■ **Your assignment**: All of the data should be repeated exactly; pictures are not part of the copy.

((

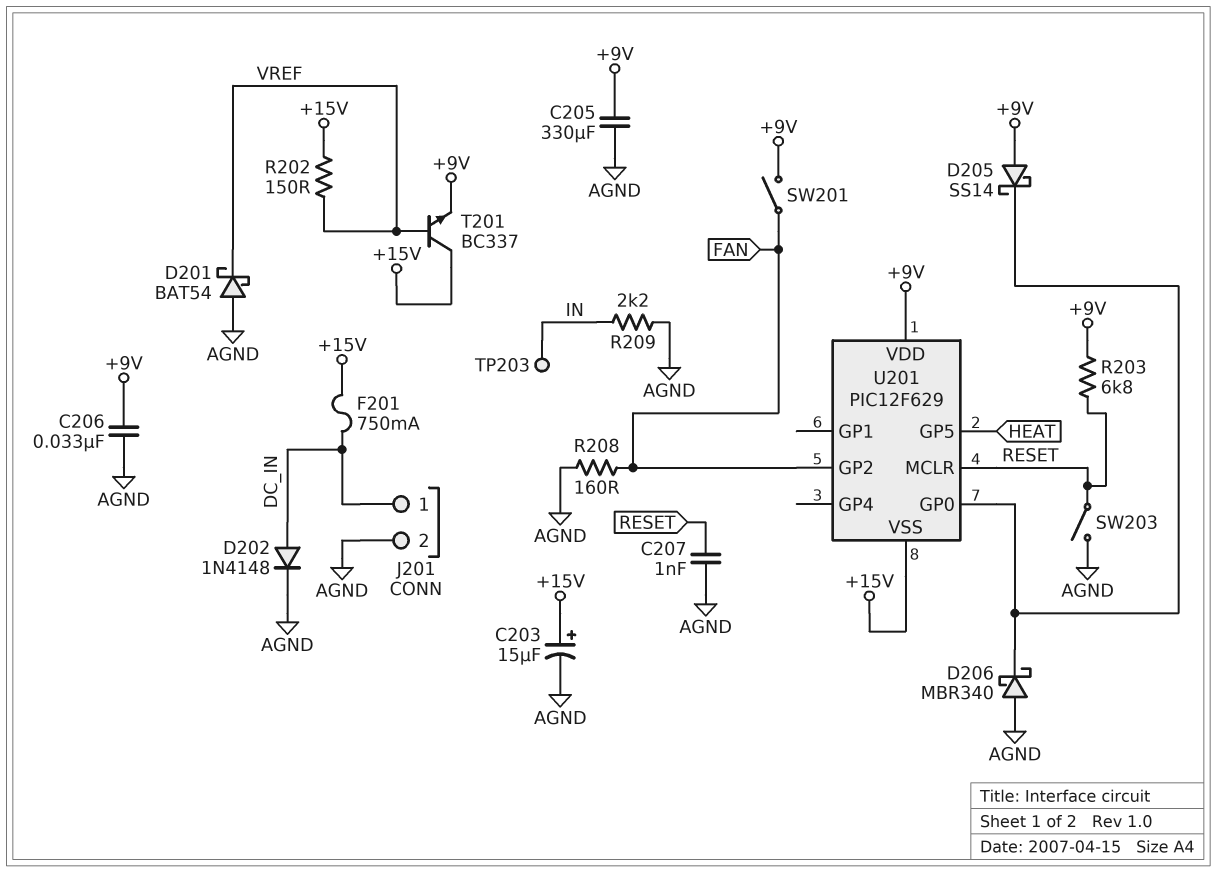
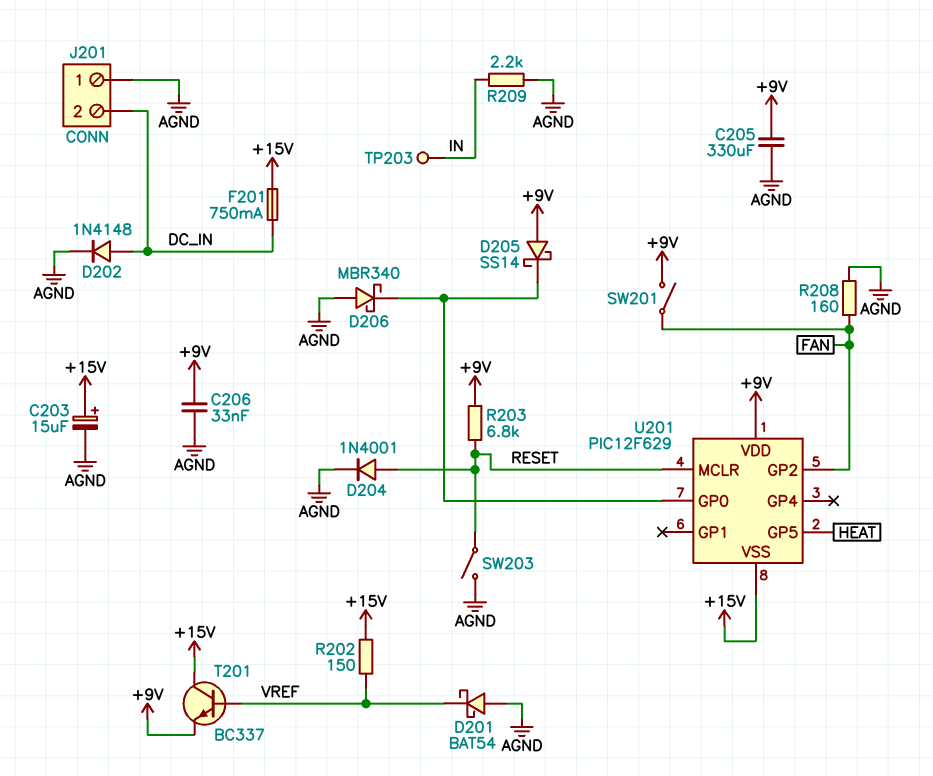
C207: 1nF (AGND, RESET) -> none
D204: none -> diode 1N4001 (A RESET, K AGND)
J201 pin 1: DC_IN -> AGND
J201 pin 2: AGND -> DC_IN

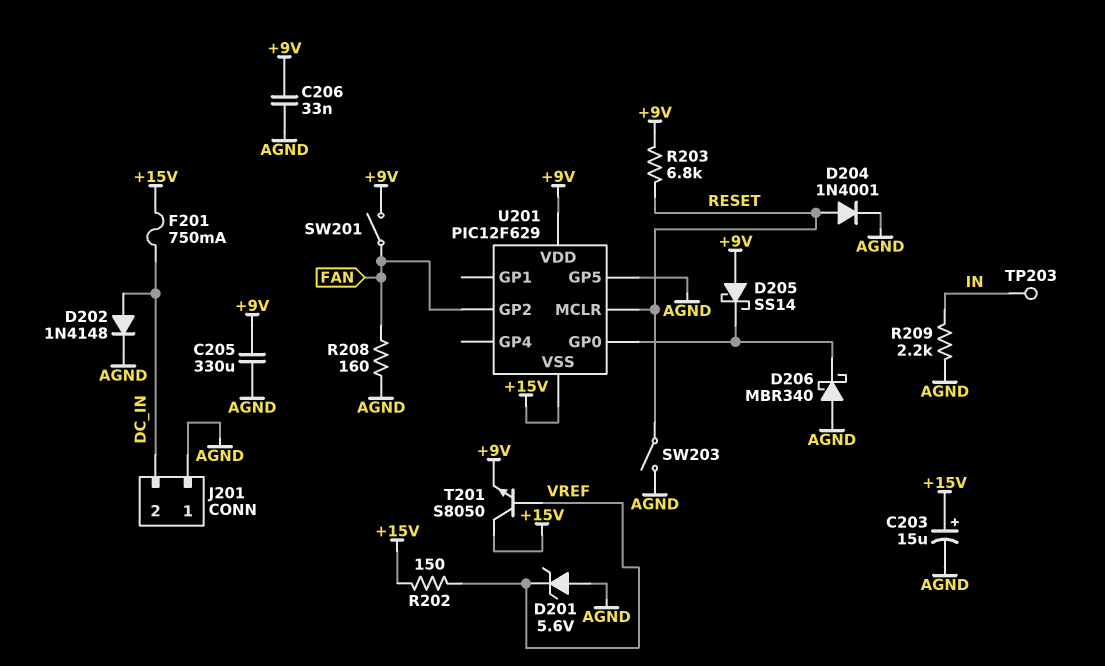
D201: schottky BAT54 (A AGND, K VREF) -> zener 5.6V (A AGND, K VREF)
T201: NPN BC337 (B VREF, C +15V, E +9V) -> NPN S8050 (B VREF, C +15V, E +9V)
U201 pin GP5: HEAT -> AGND

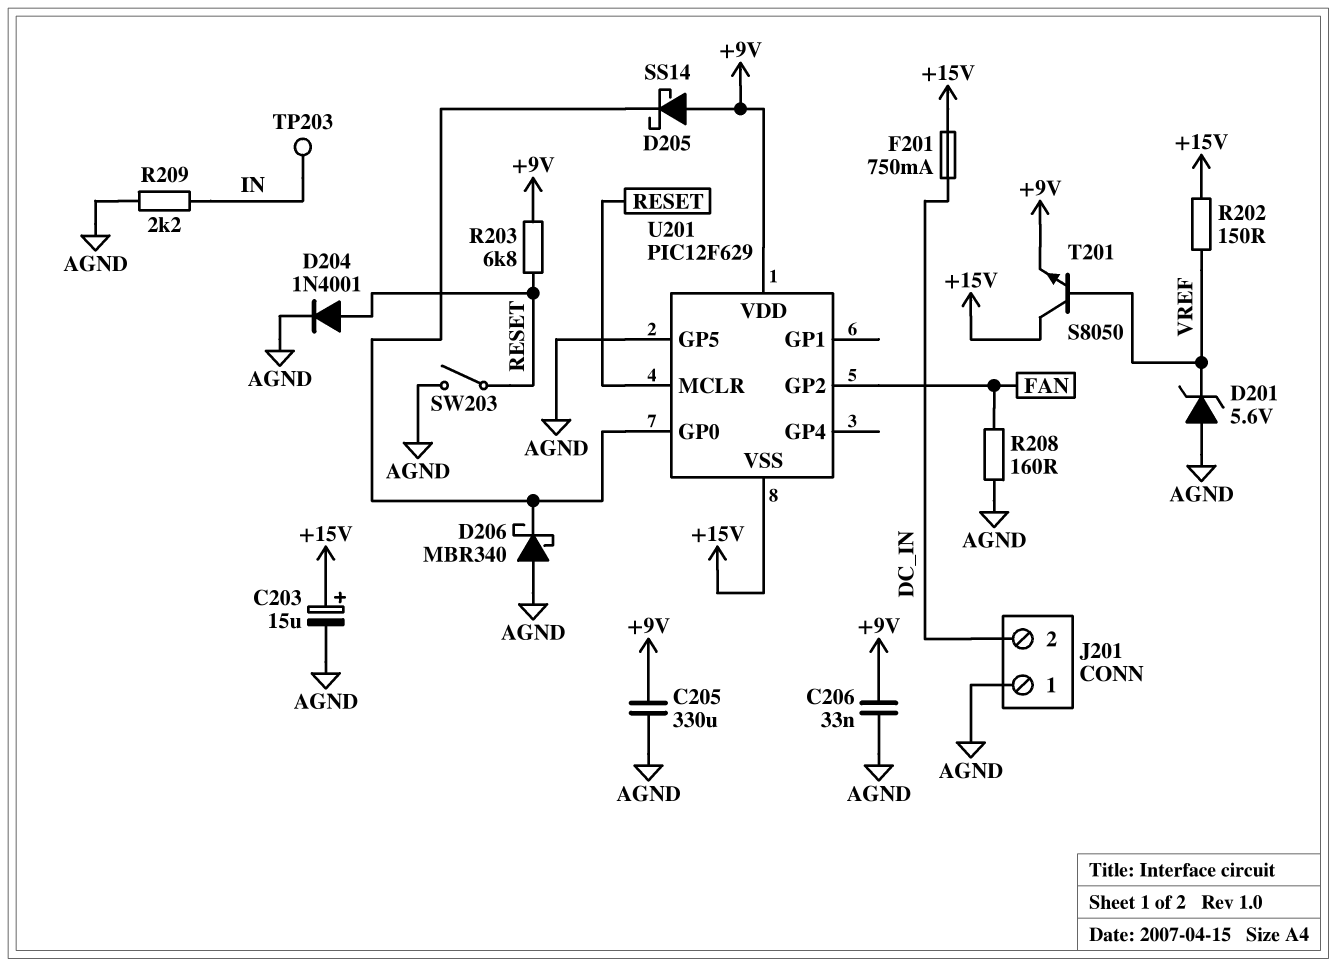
D202: diode 1N4148 (A DC_IN, K AGND) -> none
SW201: switch (+9V, FAN) -> none

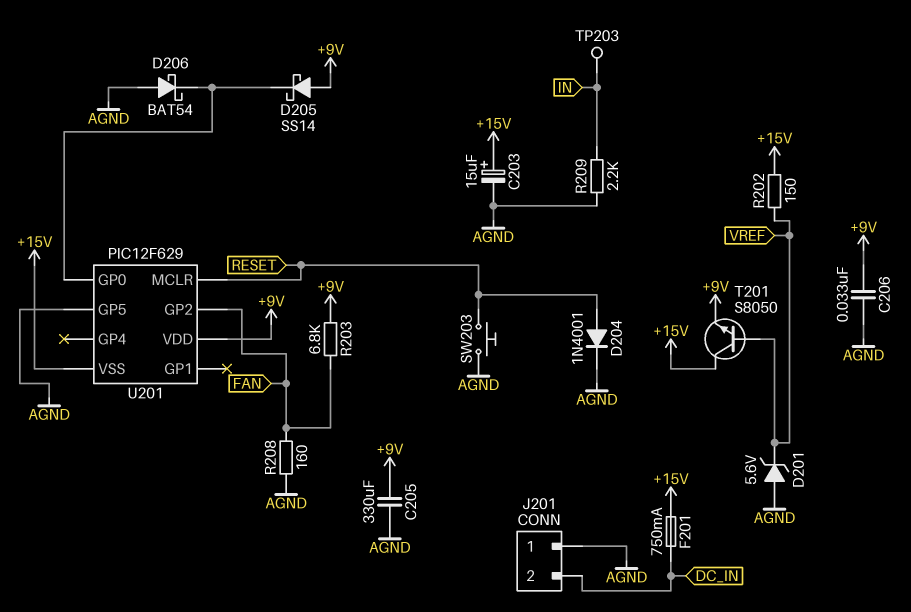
D206: schottky MBR340 (A AGND, K U201/GP0) -> schottky BAT54 (A AGND, K U201/GP0)
R203: 6.8k (+9V, RESET) -> 6.8k (+9V, FAN)
SW203: switch (AGND, RESET) -> button (AGND, RESET)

))

■ **Reply**:
C207: 1nF (AGND, RESET) -> none
D204: none -> diode 1N4001 (A RESET, K AGND)
J201 pin 1: DC_IN -> AGND
J201 pin 2: AGND -> DC_IN

D201: schottky BAT54 (A AGND, K VREF) -> zener 5.6V (A AGND, K VREF)
T201: NPN BC337 (B VREF, C +15V, E +9V) -> NPN S8050 (B VREF, C +15V, E +9V)
U201 pin GP5: HEAT -> AGND

D202: diode 1N4148 (A DC_IN, K AGND) -> none
SW201: switch (+9V, FAN) -> none

D206: schottky MBR340 (A AGND, K U201/GP0) -> schottky BAT54 (A AGND, K U201/GP0)
R203: 6.8k (+9V, RESET) -> 6.8k (+9V, FAN)
SW203: switch (AGND, RESET) -> button (AGND, RESET)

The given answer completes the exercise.